Task instructions — Before printing the listing, strip out its pictures and keep everything else exact.

BEGIN Extracted entries

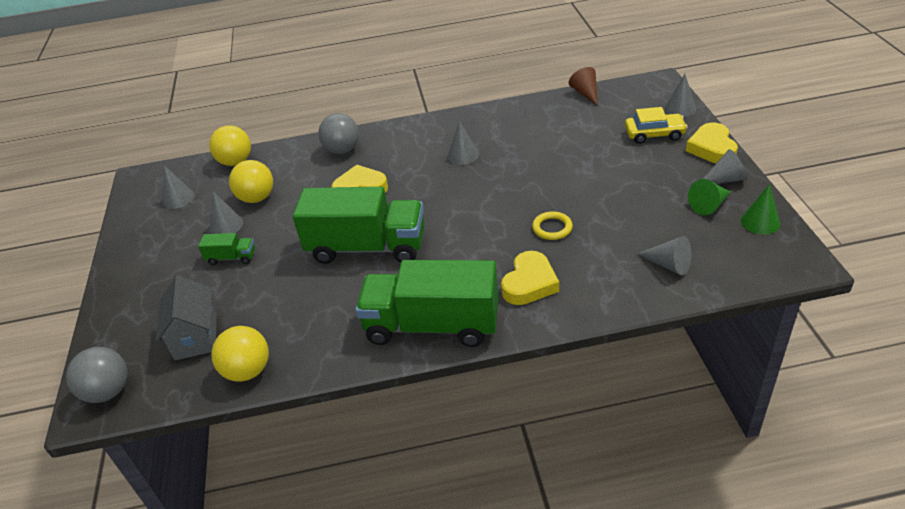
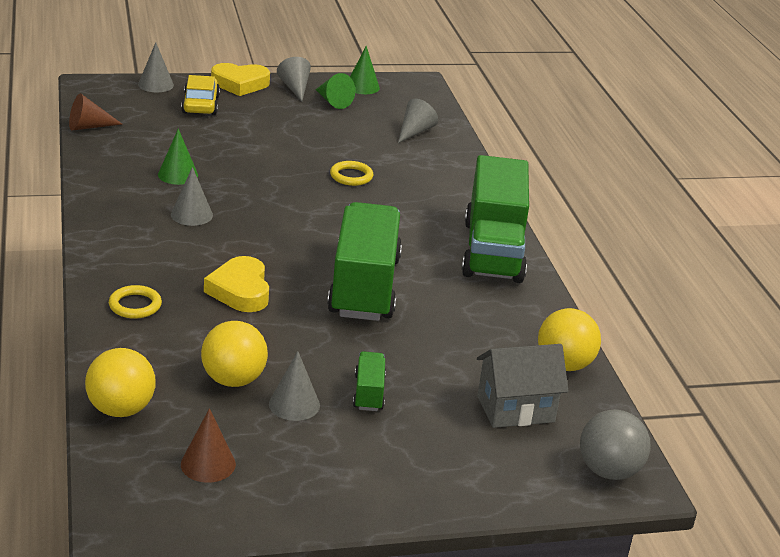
camera: 100 degrees left, 10 degrees down
(178, 198) = (208, 464): grey cone -> brown cone
(342, 150) = (135, 305): grey ball -> yellow ring
(523, 141) = (178, 175): none -> green cone
(529, 283) = (434, 196): yellow heart -> none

END Extracted entries

Expected answer —
camera: 100 degrees left, 10 degrees down
(178, 198) = (208, 464): grey cone -> brown cone
(342, 150) = (135, 305): grey ball -> yellow ring
(523, 141) = (178, 175): none -> green cone
(529, 283) = (434, 196): yellow heart -> none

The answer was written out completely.